(Before-and-after change data)

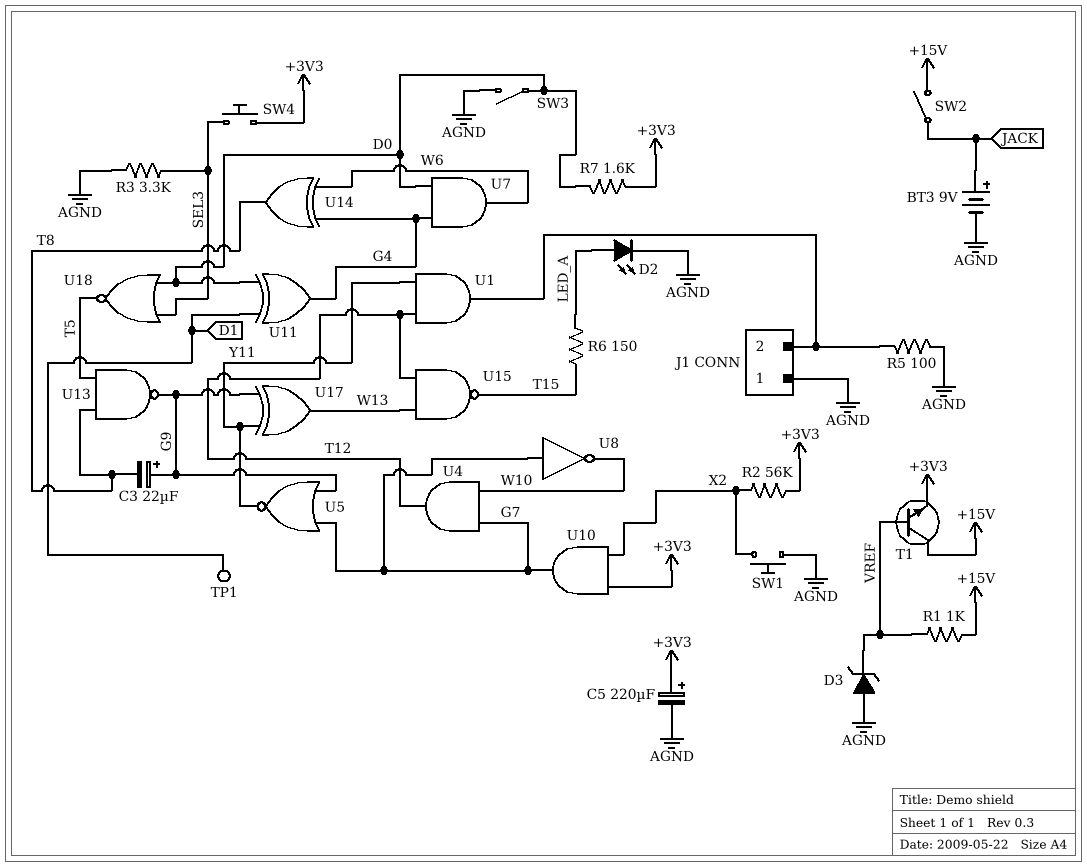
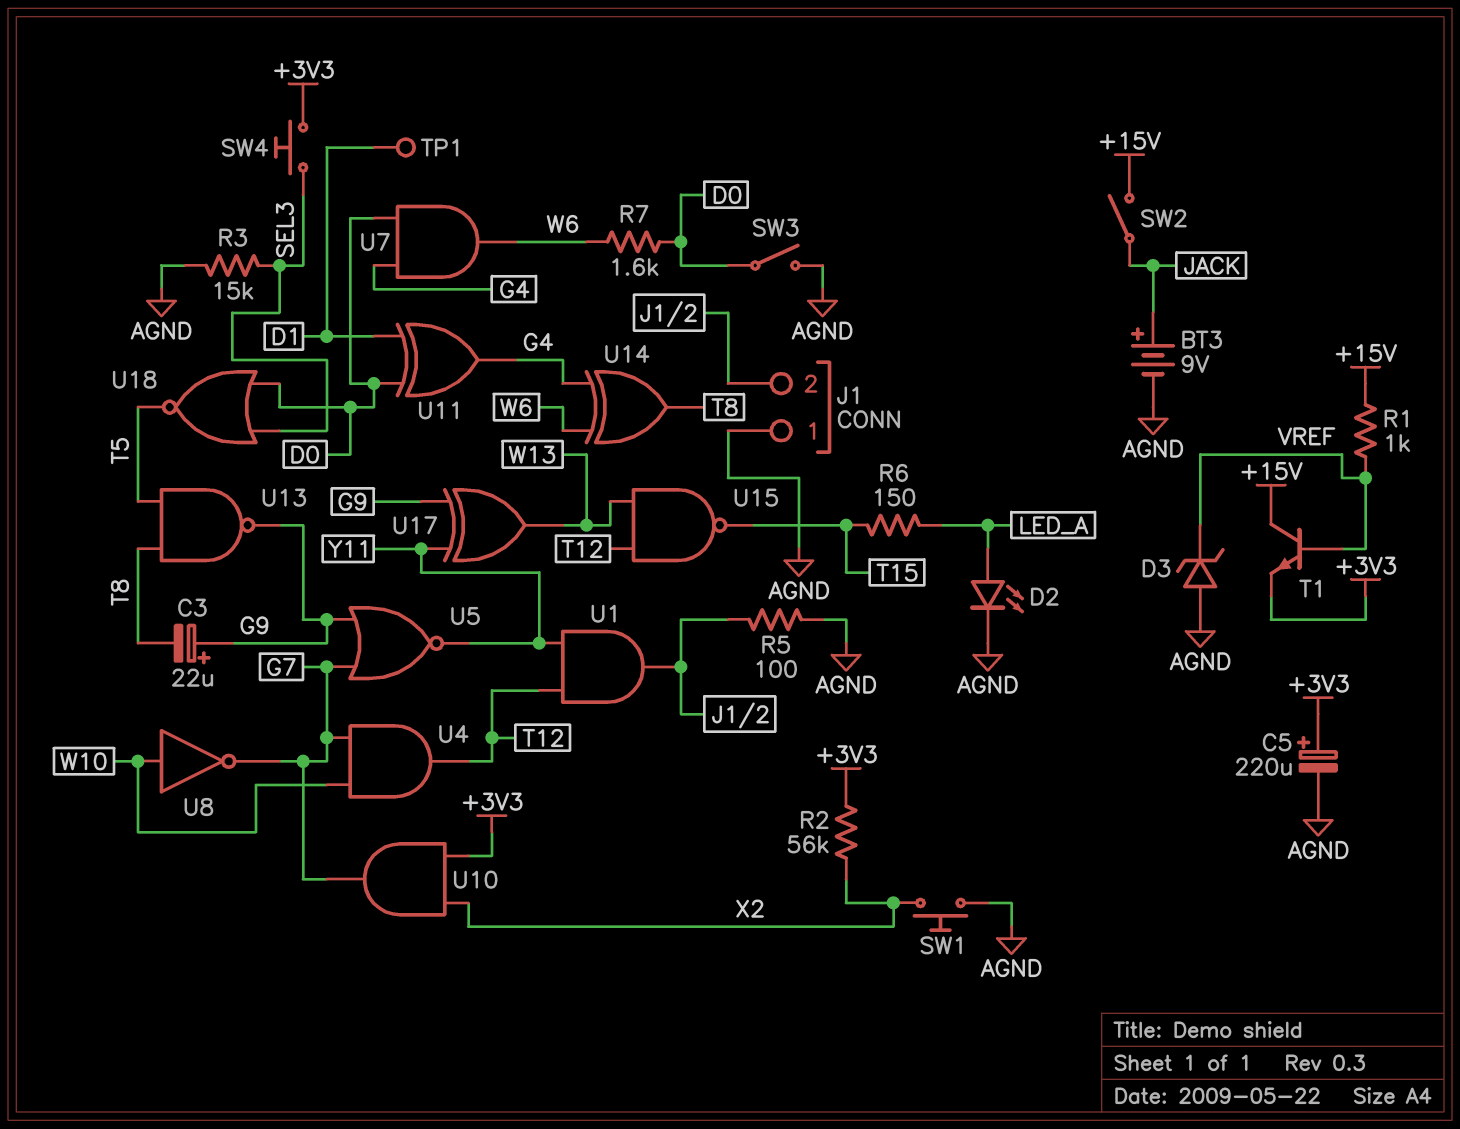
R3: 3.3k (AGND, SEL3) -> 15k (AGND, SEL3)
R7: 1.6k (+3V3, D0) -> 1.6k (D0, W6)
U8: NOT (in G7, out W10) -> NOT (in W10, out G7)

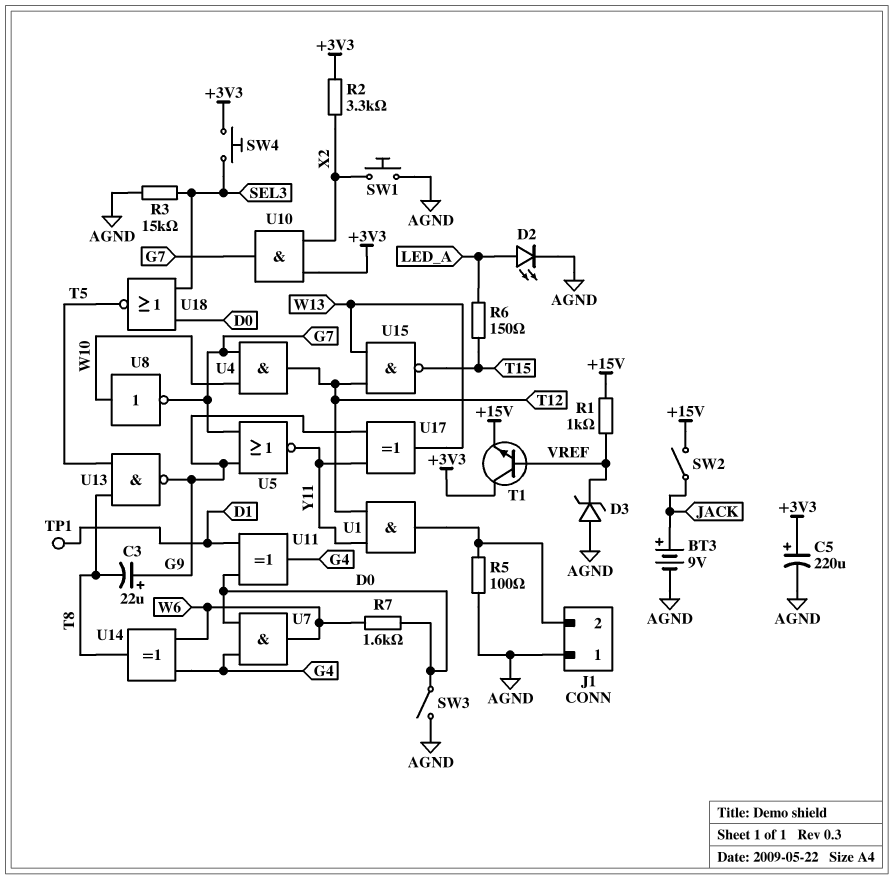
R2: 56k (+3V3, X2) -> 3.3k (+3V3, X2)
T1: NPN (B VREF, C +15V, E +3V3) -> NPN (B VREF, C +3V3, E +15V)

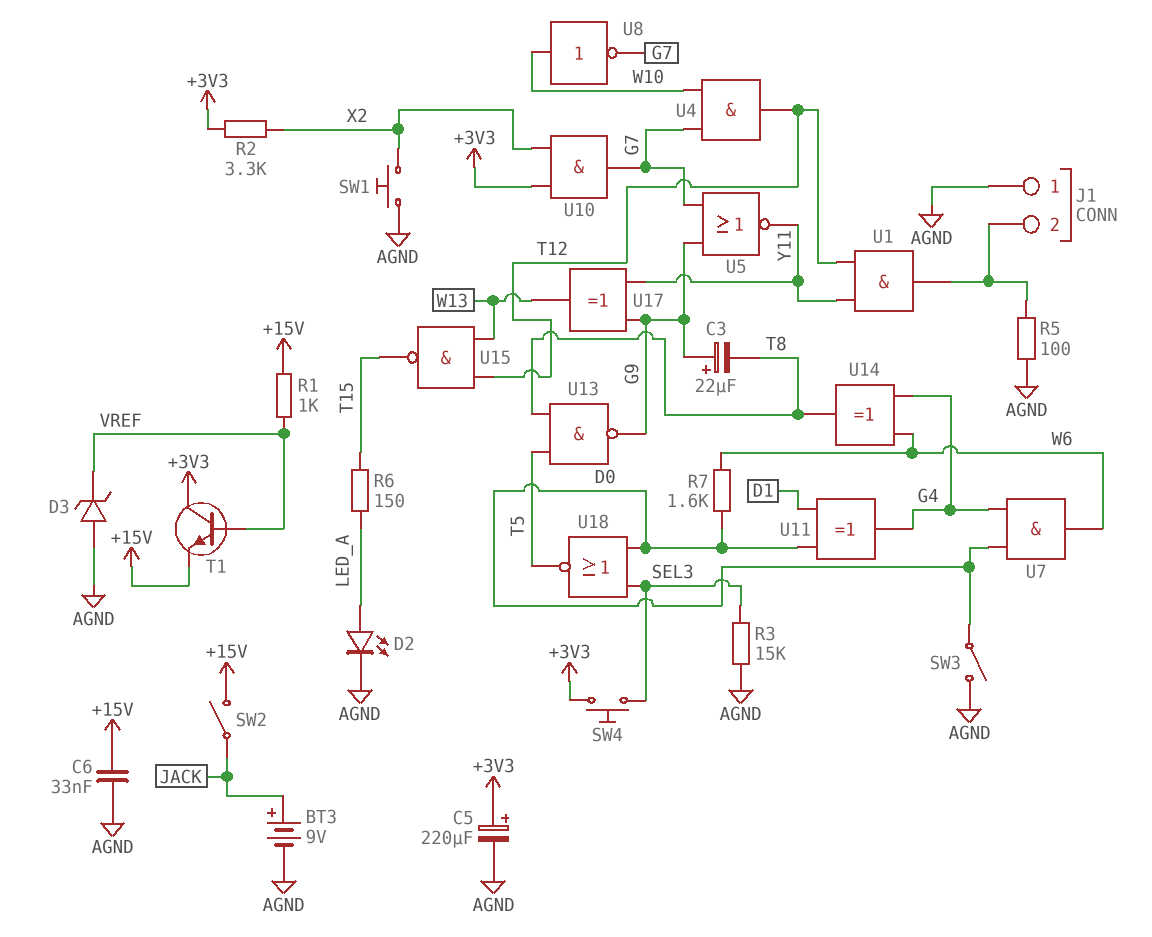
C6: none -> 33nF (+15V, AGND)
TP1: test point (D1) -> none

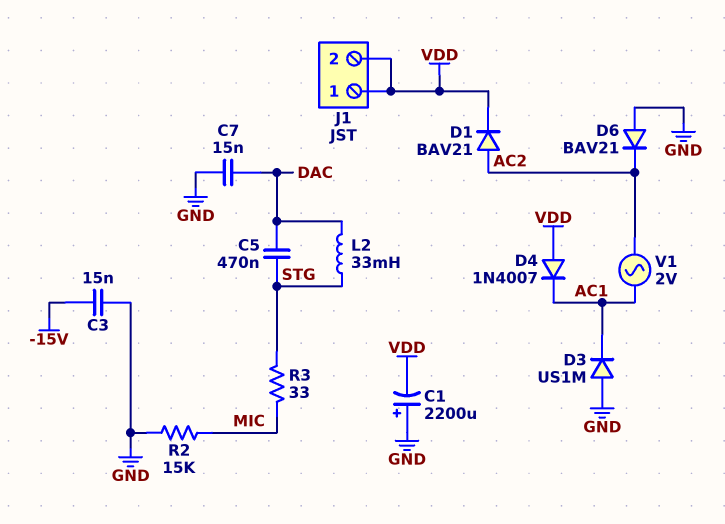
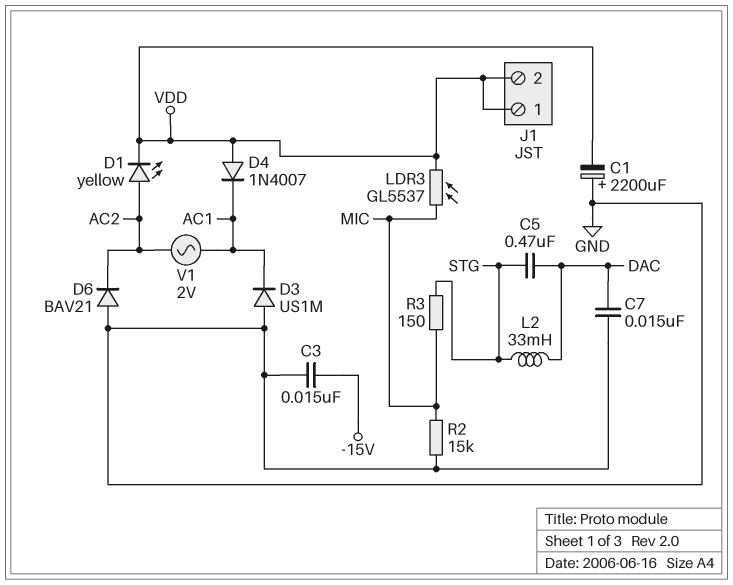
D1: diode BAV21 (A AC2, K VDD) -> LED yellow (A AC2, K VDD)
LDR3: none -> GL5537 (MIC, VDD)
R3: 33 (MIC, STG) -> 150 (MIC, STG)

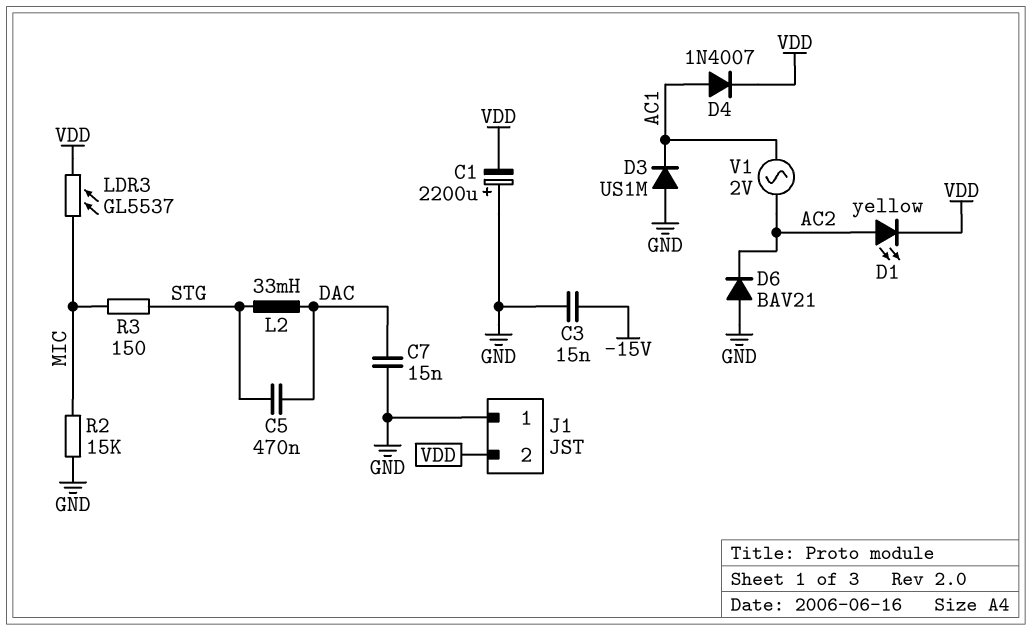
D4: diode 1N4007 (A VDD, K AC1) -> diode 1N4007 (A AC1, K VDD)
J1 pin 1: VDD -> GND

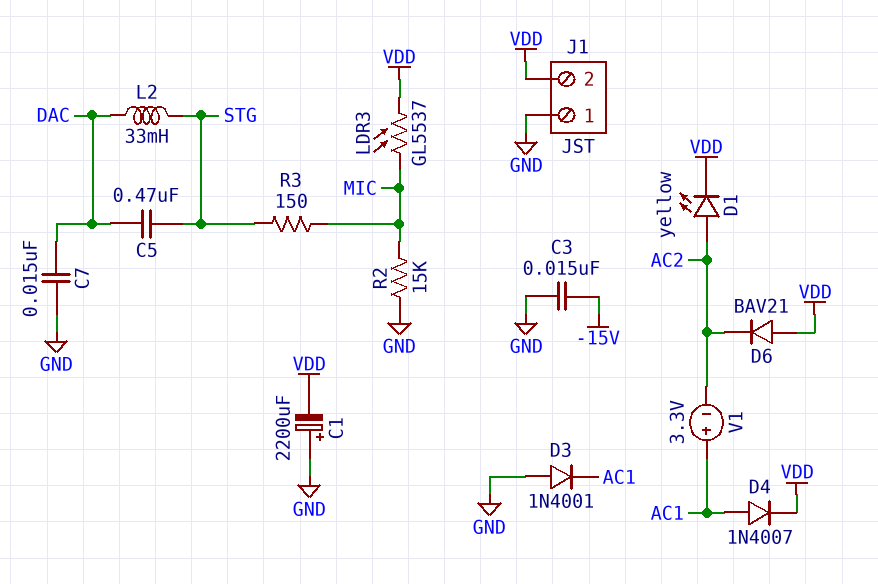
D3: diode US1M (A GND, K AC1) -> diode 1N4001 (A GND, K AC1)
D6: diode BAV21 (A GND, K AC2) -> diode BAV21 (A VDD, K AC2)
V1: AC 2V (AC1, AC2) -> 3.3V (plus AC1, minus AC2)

* PROMPT:
When you reach the line containing "T1: NPN (B VREF, C" in the entries above, please retype it and each line after it through the last one, exactly, without the pictures.

* RESULT FOR THIS TASK:
T1: NPN (B VREF, C +15V, E +3V3) -> NPN (B VREF, C +3V3, E +15V)

C6: none -> 33nF (+15V, AGND)
TP1: test point (D1) -> none

D1: diode BAV21 (A AC2, K VDD) -> LED yellow (A AC2, K VDD)
LDR3: none -> GL5537 (MIC, VDD)
R3: 33 (MIC, STG) -> 150 (MIC, STG)

D4: diode 1N4007 (A VDD, K AC1) -> diode 1N4007 (A AC1, K VDD)
J1 pin 1: VDD -> GND

D3: diode US1M (A GND, K AC1) -> diode 1N4001 (A GND, K AC1)
D6: diode BAV21 (A GND, K AC2) -> diode BAV21 (A VDD, K AC2)
V1: AC 2V (AC1, AC2) -> 3.3V (plus AC1, minus AC2)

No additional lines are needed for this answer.